## Exercise requirements:
Return each line of the listing below that contains the string "kern", copying the line in full. Matching is case-sensitive.

## The input:

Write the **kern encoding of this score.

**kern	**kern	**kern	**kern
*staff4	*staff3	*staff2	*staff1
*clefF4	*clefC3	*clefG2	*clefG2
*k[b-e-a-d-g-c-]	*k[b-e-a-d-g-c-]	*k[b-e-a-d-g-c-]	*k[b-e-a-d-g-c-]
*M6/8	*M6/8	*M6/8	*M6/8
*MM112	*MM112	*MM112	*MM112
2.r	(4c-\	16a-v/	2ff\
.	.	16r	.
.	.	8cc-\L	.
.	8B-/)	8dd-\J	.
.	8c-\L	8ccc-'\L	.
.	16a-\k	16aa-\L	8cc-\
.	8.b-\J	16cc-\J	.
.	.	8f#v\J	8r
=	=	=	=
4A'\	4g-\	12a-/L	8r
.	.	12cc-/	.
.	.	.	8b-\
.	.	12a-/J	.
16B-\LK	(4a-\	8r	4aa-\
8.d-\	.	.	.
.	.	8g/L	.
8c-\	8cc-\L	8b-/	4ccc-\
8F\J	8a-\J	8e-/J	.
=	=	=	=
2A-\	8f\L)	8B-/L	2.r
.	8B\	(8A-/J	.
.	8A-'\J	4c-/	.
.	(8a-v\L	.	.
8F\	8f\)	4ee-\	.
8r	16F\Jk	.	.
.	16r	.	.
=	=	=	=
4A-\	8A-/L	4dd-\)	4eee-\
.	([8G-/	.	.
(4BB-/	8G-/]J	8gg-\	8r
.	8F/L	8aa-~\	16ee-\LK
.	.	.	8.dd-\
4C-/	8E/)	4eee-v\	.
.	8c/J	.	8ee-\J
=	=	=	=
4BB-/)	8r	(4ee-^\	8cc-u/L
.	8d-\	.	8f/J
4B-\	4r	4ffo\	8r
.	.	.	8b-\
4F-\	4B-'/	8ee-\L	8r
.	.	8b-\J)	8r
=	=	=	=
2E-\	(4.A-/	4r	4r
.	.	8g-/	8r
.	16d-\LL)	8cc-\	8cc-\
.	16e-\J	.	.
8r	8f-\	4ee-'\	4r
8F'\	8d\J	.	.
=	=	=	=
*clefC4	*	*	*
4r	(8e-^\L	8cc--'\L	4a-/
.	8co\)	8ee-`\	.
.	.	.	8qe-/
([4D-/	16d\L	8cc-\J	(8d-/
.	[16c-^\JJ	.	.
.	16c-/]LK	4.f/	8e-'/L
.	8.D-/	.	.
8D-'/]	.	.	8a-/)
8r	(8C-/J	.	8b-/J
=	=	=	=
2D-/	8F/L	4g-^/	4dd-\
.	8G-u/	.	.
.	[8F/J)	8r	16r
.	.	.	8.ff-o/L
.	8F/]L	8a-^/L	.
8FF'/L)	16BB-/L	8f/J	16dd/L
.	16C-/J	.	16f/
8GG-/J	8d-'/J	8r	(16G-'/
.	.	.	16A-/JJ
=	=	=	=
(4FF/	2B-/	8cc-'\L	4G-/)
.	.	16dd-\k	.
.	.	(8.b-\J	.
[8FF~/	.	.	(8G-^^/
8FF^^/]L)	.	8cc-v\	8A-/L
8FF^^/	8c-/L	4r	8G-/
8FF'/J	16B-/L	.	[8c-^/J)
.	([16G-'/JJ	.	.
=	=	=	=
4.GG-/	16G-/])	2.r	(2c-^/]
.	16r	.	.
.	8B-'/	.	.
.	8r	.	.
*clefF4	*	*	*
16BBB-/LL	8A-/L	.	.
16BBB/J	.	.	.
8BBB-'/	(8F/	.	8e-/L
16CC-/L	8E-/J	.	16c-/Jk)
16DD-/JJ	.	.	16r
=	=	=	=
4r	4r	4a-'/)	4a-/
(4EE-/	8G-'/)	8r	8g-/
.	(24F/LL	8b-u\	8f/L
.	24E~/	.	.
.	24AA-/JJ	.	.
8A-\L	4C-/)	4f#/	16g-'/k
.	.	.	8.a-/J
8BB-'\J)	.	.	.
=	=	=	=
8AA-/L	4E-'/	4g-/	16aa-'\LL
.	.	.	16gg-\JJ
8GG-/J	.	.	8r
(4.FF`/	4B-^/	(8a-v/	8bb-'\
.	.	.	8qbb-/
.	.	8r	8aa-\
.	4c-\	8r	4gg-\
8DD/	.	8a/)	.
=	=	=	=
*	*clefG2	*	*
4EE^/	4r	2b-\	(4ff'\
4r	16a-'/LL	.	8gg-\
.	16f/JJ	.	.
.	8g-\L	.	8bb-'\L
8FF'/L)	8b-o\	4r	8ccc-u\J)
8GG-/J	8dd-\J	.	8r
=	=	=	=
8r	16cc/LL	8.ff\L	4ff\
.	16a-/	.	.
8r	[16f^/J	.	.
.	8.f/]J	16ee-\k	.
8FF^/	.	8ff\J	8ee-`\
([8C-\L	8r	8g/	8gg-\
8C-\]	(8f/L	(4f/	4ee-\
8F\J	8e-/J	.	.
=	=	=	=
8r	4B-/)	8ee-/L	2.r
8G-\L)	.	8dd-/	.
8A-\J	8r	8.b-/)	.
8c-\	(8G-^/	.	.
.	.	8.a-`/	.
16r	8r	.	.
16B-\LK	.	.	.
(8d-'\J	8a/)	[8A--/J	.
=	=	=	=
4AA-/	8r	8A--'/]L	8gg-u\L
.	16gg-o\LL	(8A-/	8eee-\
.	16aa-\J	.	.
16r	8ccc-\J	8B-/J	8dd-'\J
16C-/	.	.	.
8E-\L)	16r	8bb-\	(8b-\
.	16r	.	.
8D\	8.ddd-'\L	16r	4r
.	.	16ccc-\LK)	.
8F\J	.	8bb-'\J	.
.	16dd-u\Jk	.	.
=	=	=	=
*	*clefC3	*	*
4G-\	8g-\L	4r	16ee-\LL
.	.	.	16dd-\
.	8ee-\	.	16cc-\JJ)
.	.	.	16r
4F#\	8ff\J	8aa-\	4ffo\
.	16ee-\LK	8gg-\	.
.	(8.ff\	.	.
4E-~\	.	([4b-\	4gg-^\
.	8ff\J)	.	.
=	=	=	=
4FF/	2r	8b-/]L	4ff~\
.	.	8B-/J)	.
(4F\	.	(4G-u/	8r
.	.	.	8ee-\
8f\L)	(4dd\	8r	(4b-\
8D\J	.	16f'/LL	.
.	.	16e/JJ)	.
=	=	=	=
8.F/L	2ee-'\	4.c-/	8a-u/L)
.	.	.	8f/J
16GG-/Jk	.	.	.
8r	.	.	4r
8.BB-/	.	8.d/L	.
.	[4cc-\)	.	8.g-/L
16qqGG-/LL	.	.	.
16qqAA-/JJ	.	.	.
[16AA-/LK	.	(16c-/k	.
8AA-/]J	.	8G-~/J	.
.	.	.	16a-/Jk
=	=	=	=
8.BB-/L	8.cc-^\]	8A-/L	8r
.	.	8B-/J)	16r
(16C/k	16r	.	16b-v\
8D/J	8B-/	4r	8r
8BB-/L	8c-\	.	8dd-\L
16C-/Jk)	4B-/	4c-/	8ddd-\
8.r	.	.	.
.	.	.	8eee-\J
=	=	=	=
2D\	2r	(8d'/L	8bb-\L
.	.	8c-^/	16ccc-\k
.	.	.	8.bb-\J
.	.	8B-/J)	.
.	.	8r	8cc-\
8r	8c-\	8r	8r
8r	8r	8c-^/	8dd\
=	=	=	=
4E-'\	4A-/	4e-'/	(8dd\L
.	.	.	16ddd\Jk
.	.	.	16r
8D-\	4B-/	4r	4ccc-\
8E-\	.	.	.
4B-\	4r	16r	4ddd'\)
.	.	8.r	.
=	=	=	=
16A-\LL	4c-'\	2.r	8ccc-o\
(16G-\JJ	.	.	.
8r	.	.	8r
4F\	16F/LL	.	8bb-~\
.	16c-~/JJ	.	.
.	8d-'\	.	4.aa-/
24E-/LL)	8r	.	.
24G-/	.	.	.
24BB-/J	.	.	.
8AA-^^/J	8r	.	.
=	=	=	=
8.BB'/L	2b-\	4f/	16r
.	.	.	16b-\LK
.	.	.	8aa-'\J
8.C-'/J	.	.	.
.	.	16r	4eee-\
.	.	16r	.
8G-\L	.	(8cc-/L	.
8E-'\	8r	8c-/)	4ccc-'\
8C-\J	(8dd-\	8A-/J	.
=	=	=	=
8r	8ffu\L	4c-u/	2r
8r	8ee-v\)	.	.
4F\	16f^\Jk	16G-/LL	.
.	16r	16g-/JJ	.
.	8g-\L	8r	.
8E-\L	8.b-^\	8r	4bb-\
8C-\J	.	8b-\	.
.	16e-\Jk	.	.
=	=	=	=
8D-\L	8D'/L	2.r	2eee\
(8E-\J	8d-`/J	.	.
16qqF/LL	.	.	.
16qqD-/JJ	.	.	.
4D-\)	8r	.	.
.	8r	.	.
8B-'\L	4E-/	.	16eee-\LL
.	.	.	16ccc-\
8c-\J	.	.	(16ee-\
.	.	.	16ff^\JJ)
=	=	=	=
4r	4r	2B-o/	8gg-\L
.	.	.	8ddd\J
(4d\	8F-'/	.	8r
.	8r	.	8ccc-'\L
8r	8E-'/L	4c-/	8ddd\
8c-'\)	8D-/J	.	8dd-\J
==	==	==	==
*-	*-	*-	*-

## Written response:
Write the **kern encoding of this score.
**kern	**kern	**kern	**kern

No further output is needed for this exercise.